** Opening Stored data block **
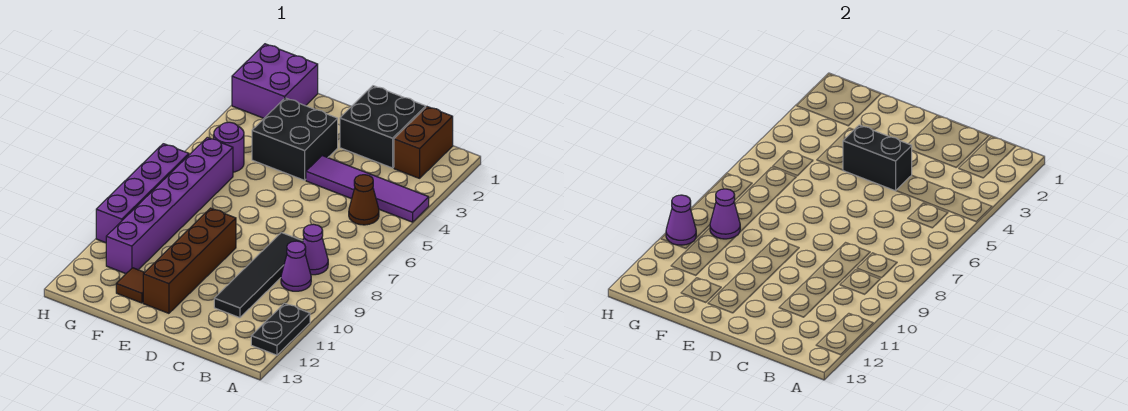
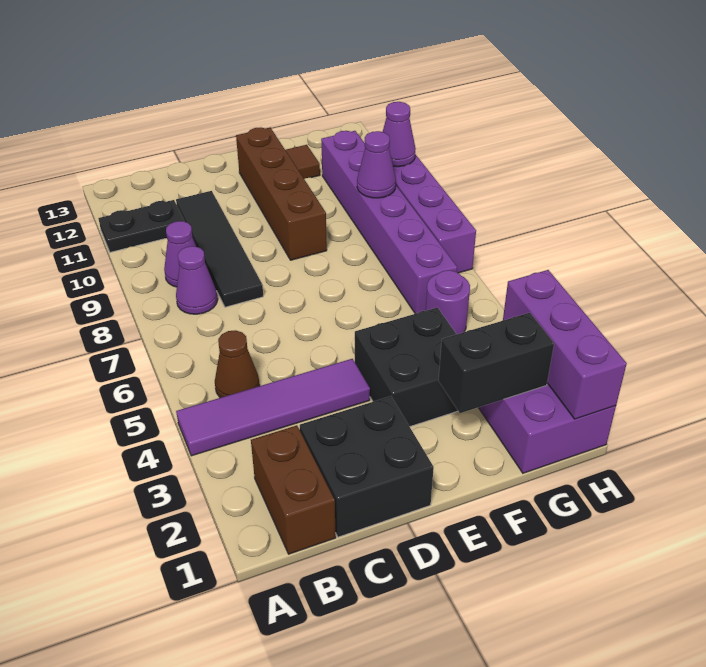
black plate A11:A12 level 1 -> black plate A11:B11 level 1
black brick D4:E4 level 2 -> black brick F2:G2 level 2
none -> purple brick H1:H3 level 2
** Closing Stored data block **
__What you have to do__.
When copying the listing, skip the pictures and keep each line exactly as written.

__Output of the exercise__.
black plate A11:A12 level 1 -> black plate A11:B11 level 1
black brick D4:E4 level 2 -> black brick F2:G2 level 2
none -> purple brick H1:H3 level 2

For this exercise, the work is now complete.